▶ **Dataset excerpt**:

· · · ·

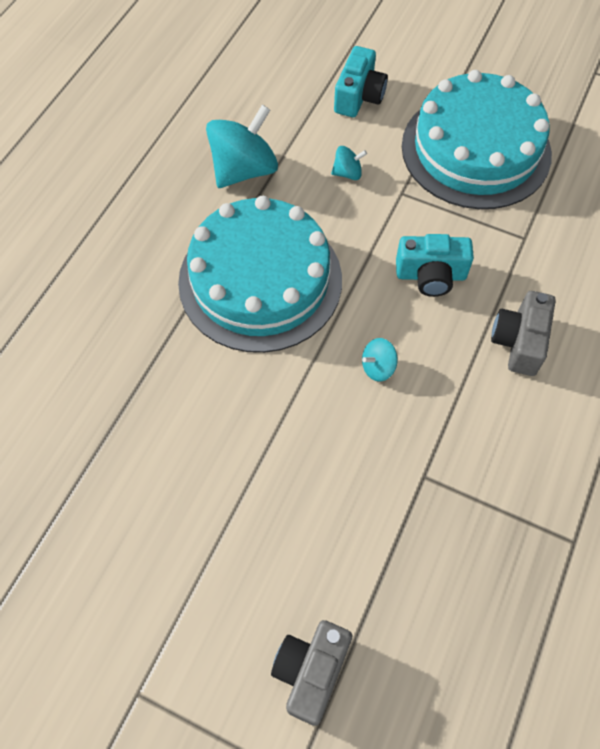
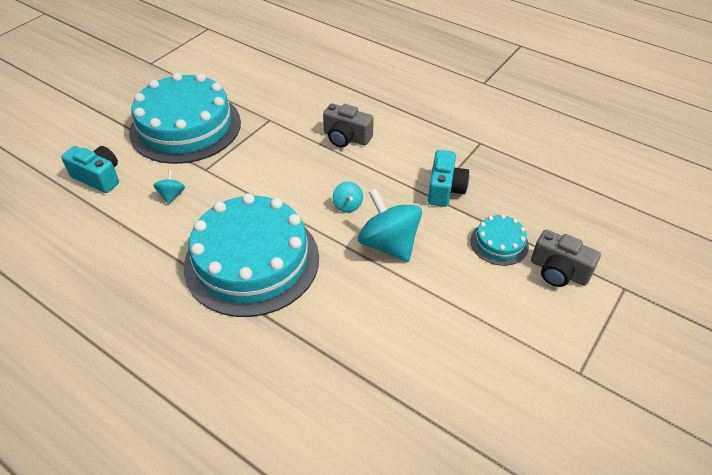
camera: 80 degrees left, 15 degrees down
(244, 170) = (134, 258): turquoise spinning top -> turquoise spinning top (389, 244)
(350, 580) = (499, 243): none -> turquoise cake
(431, 275) = (282, 167): turquoise camera -> turquoise camera (445, 189)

· · · ·

▶ **Work instruction**: Go through the listing above and return each line where the word "camera" occurs.

▶ **Solution to this task**:
camera: 80 degrees left, 15 degrees down
(431, 275) = (282, 167): turquoise camera -> turquoise camera (445, 189)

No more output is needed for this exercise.